[Items listed in a dataset]
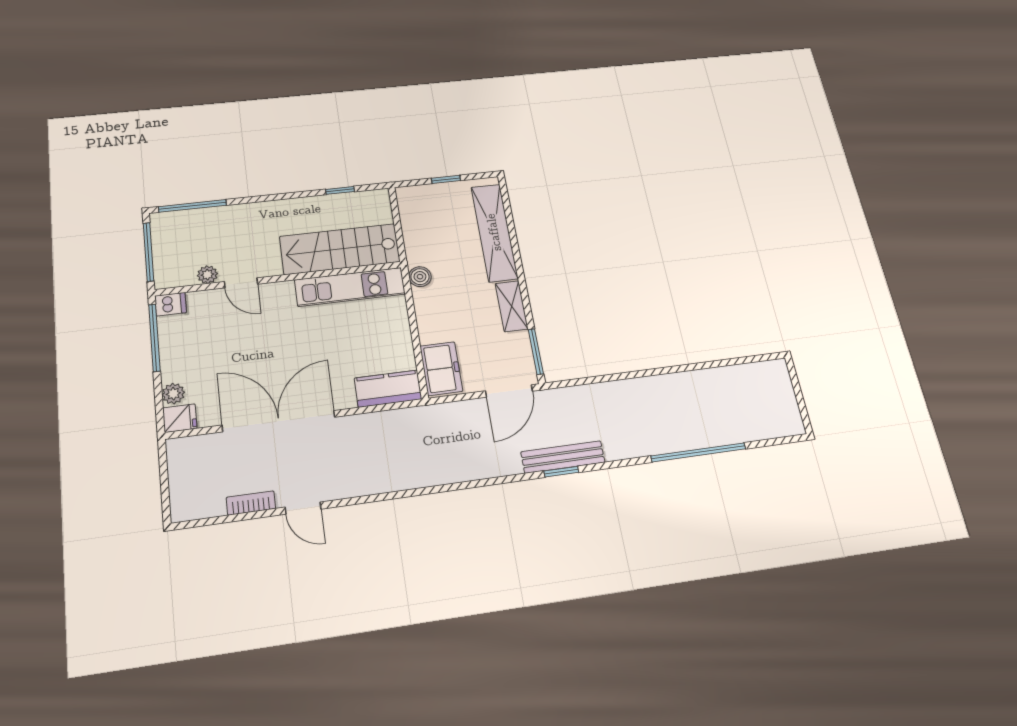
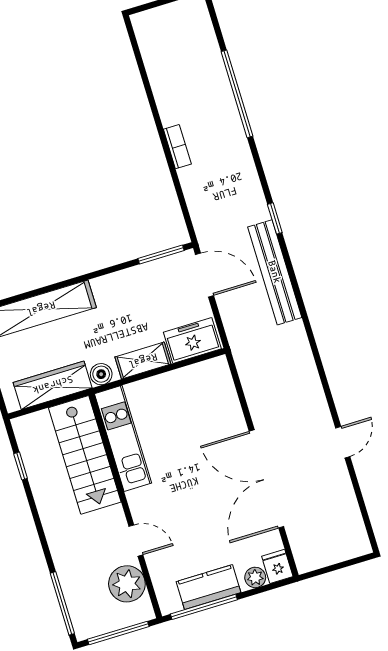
wardrobe: (416, 231) -> (53, 385), added
plant: (207, 275) -> (127, 584), width x1.87, depth x1.87
door: (241, 283) -> (136, 541), hinge flipped
dishwasher: (171, 304) -> (168, 600), removed
shelving: (512, 306) -> (143, 361), moved
kitchen counter: (388, 389) -> (208, 587), moved, turned 90
bench: (563, 457) -> (275, 272), moved, width x1.37, depth x1.21
bookcase: (251, 503) -> (177, 147), moved, turned 180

## WHAT THE TASK ASKS
Copy out every line of the records that the string "turned" appears in.

## SOLUTION TO THE PROBLEM
kitchen counter: (388, 389) -> (208, 587), moved, turned 90
bookcase: (251, 503) -> (177, 147), moved, turned 180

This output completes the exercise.